WHAT TO PRODUCE: Working from the records below, return word for word the line that contains "R14: 39 (CNT, CTL) -> 6.8 (CNT, CTL)" and each line after it, ending with the last. Skip all pictures.

MATERIAL PROVIDED:
[Start of Attachment]

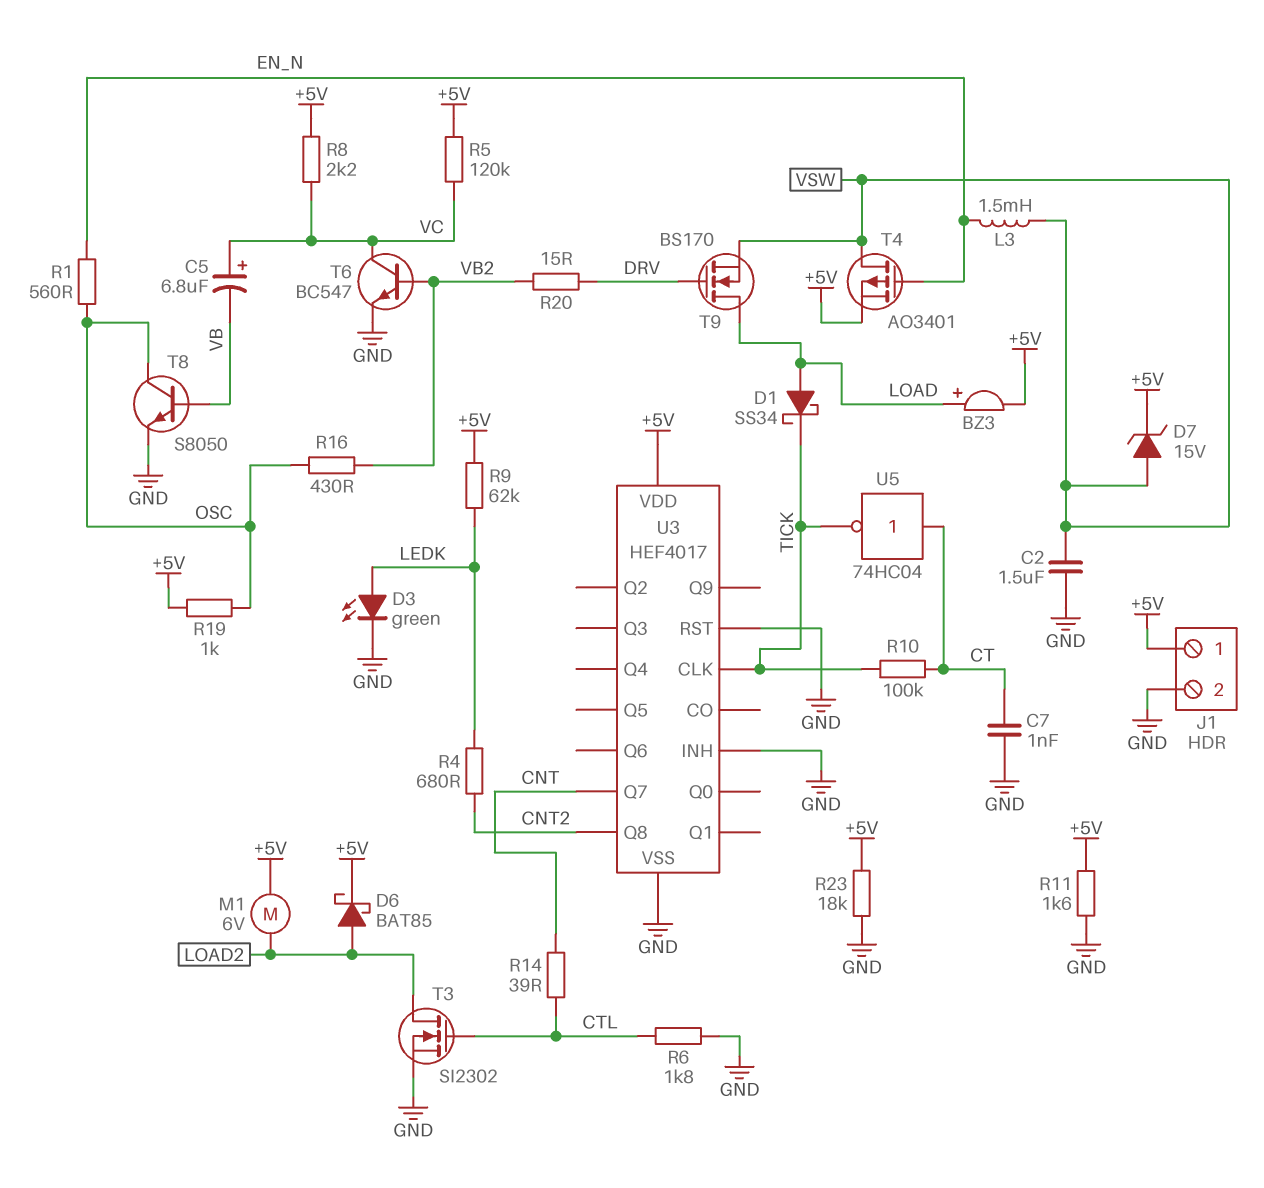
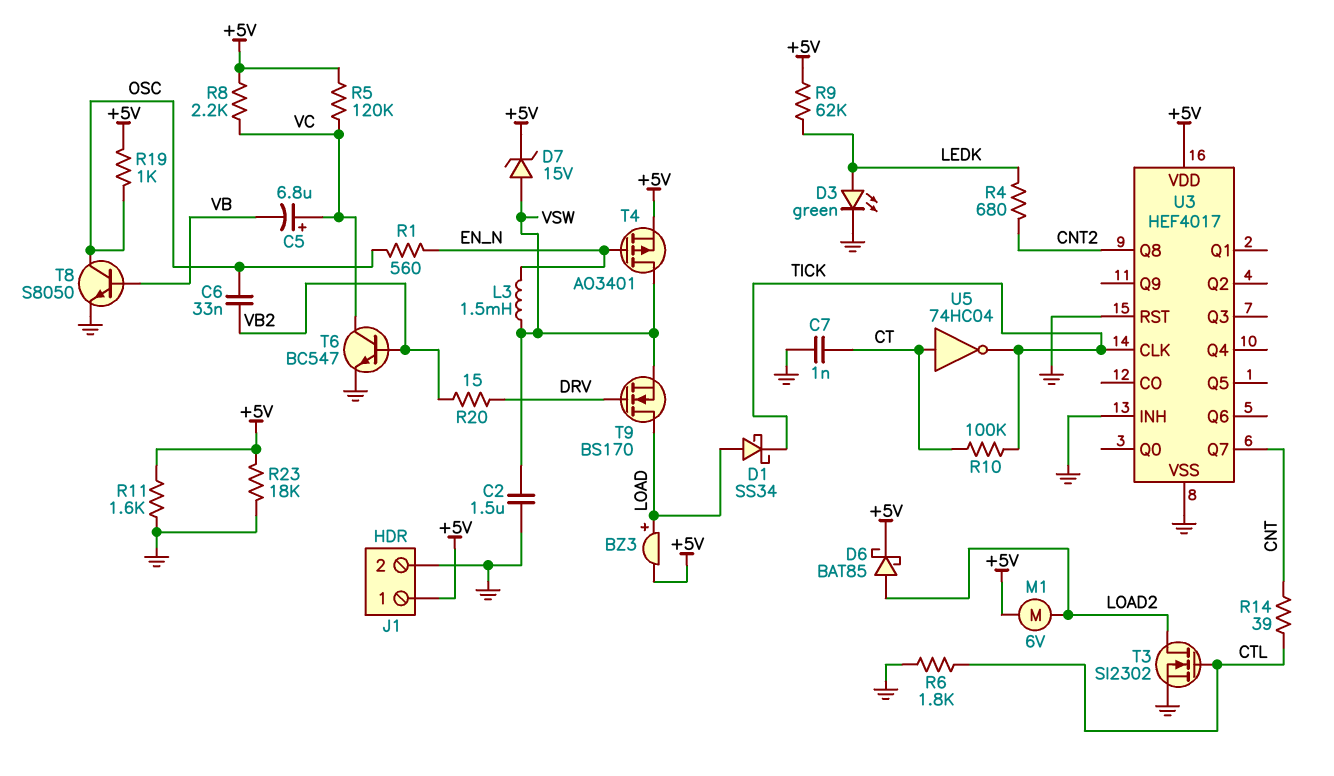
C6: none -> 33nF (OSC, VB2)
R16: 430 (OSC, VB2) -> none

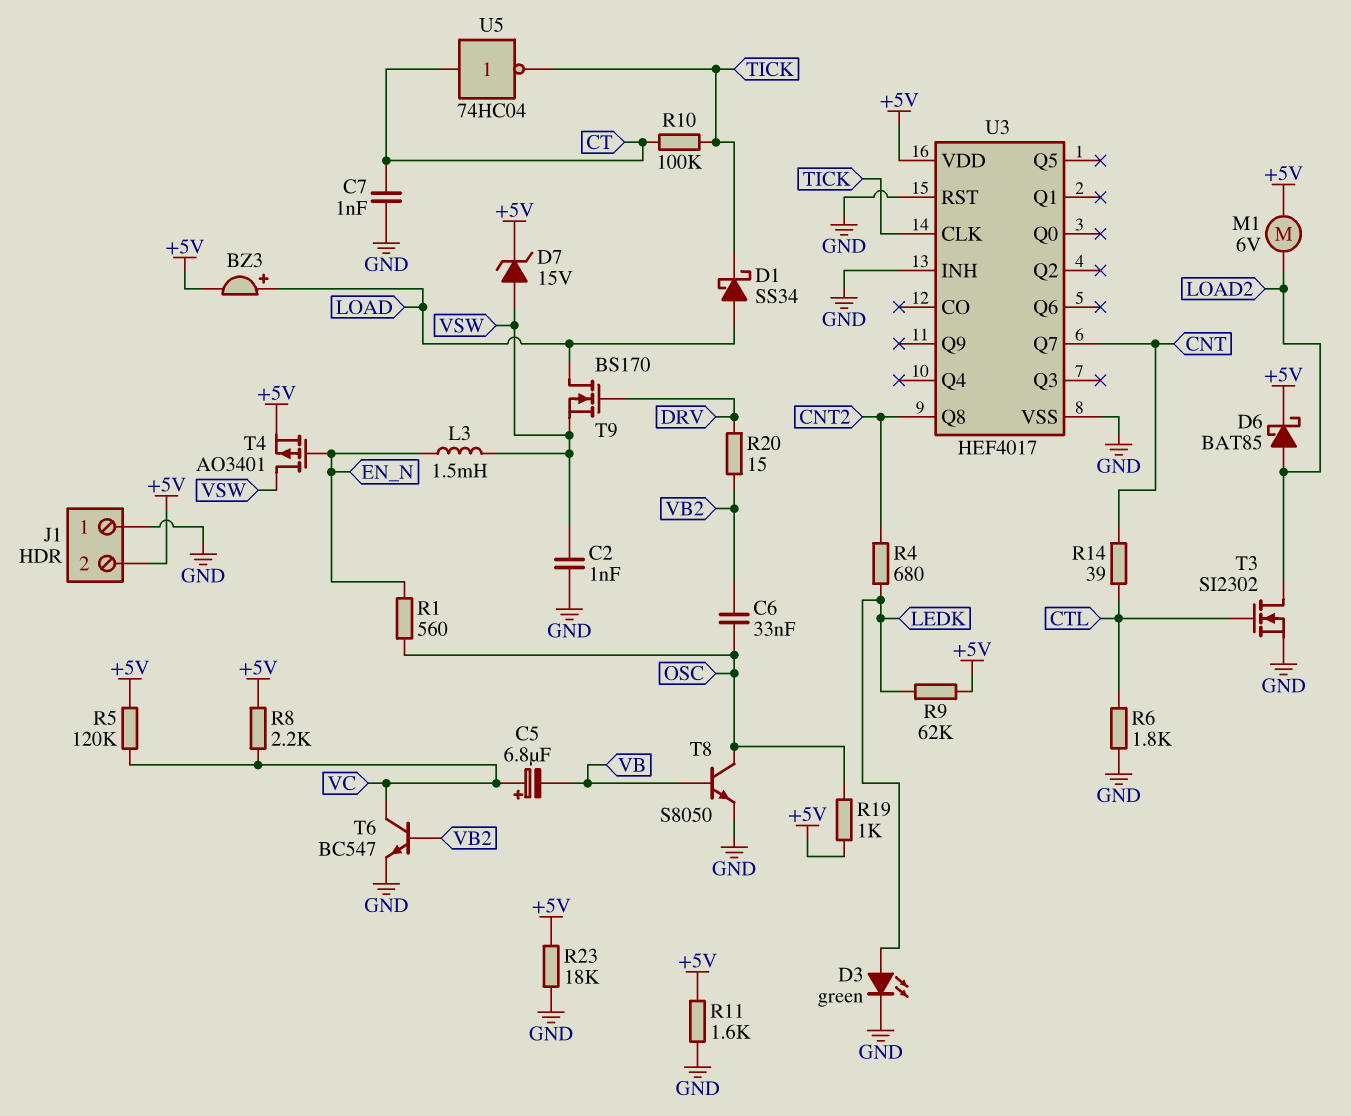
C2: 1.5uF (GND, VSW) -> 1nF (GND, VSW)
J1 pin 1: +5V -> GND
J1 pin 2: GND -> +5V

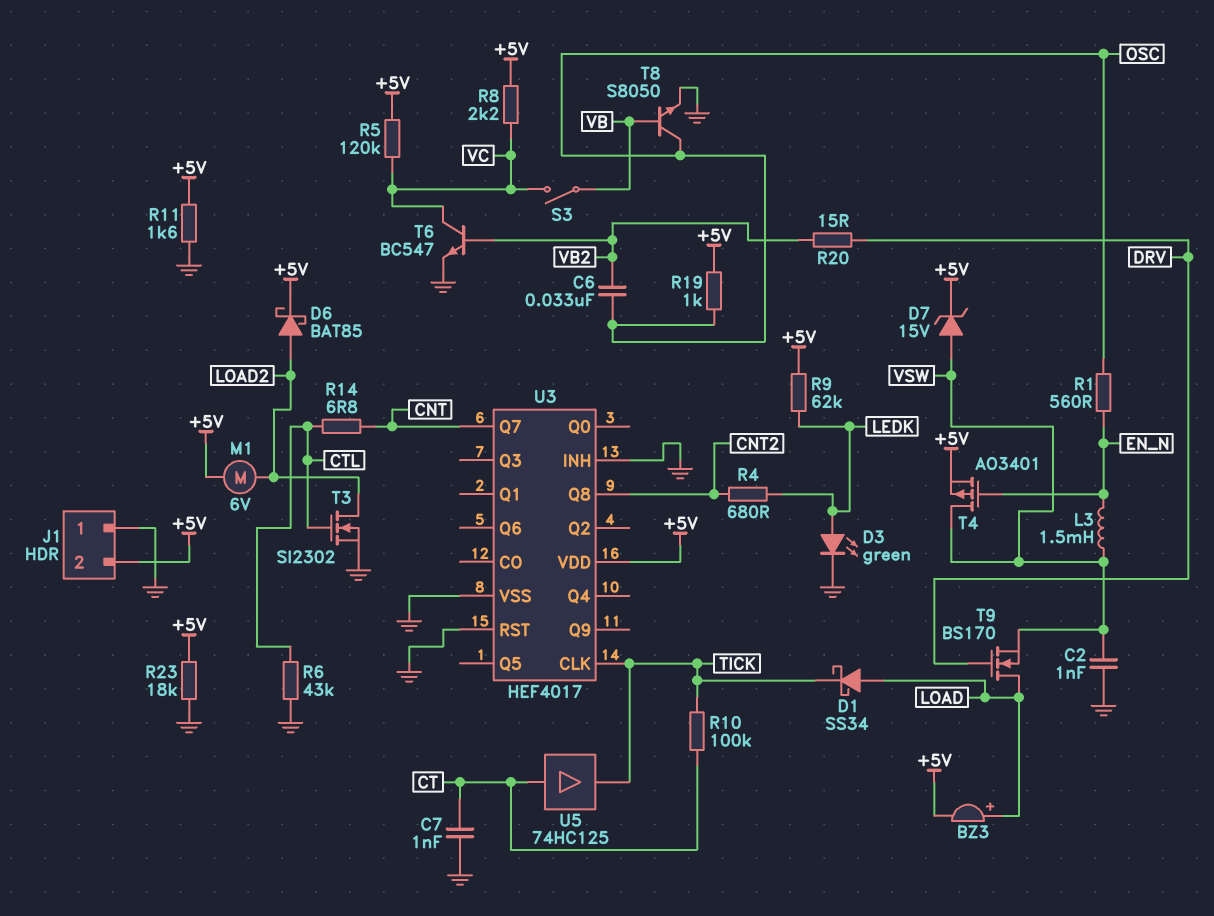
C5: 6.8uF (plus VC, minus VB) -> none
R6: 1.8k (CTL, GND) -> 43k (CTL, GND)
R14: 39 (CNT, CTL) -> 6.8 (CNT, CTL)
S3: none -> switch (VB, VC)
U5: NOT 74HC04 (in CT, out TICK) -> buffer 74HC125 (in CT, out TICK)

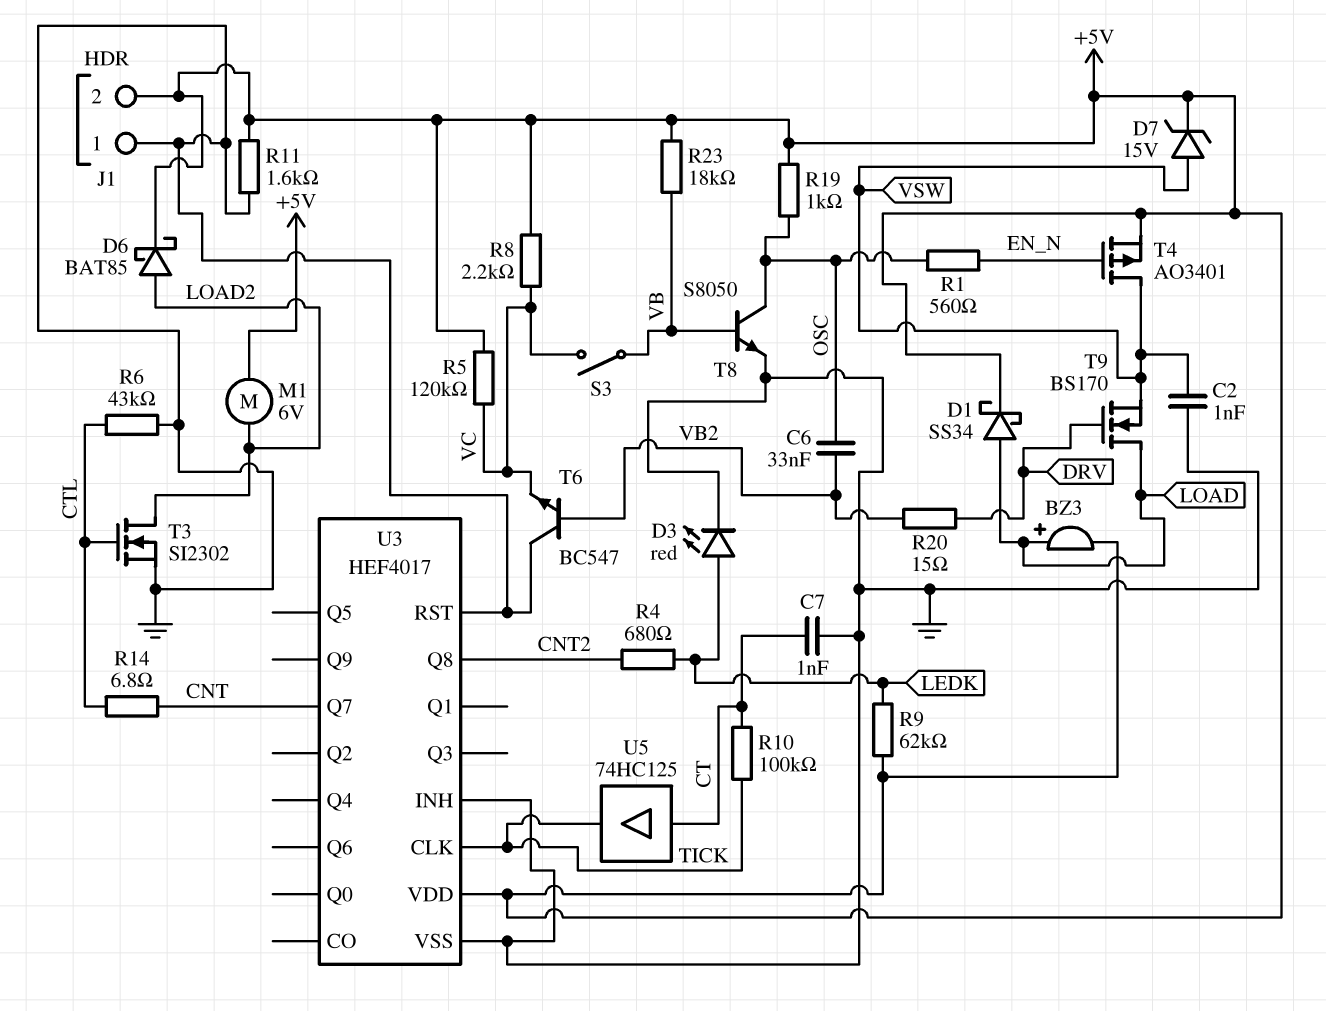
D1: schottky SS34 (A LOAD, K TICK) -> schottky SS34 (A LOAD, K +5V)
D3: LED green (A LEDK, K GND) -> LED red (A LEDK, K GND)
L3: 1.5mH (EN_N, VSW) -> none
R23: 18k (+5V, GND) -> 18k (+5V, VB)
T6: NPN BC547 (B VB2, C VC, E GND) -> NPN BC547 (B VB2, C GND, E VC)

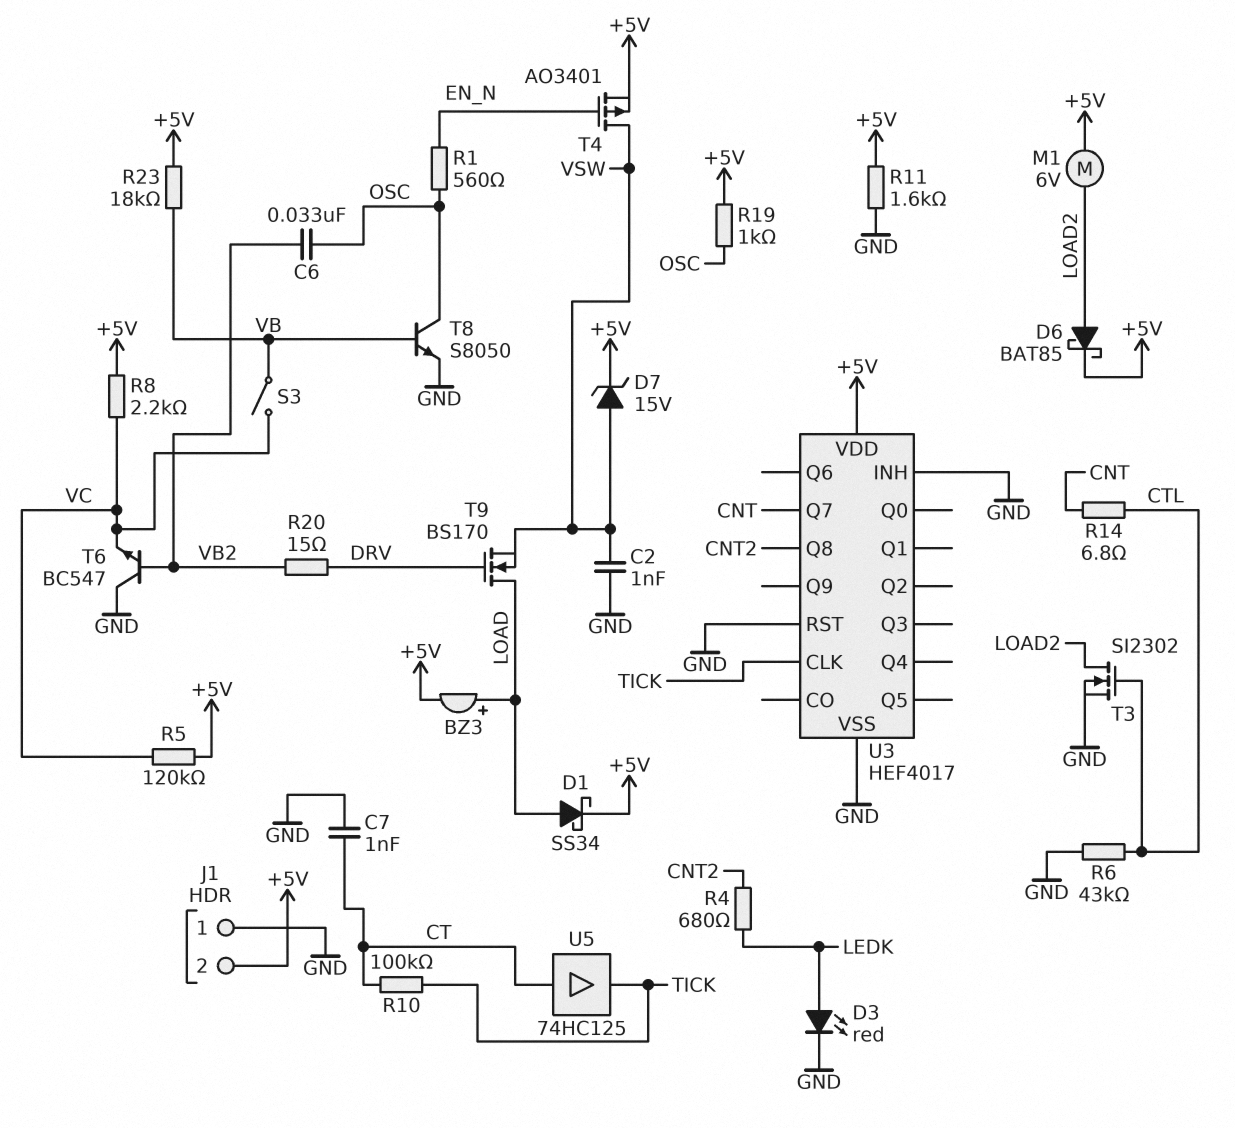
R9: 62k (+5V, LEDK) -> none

[End of Attachment]

TASK RESPONSE:
R14: 39 (CNT, CTL) -> 6.8 (CNT, CTL)
S3: none -> switch (VB, VC)
U5: NOT 74HC04 (in CT, out TICK) -> buffer 74HC125 (in CT, out TICK)

D1: schottky SS34 (A LOAD, K TICK) -> schottky SS34 (A LOAD, K +5V)
D3: LED green (A LEDK, K GND) -> LED red (A LEDK, K GND)
L3: 1.5mH (EN_N, VSW) -> none
R23: 18k (+5V, GND) -> 18k (+5V, VB)
T6: NPN BC547 (B VB2, C VC, E GND) -> NPN BC547 (B VB2, C GND, E VC)

R9: 62k (+5V, LEDK) -> none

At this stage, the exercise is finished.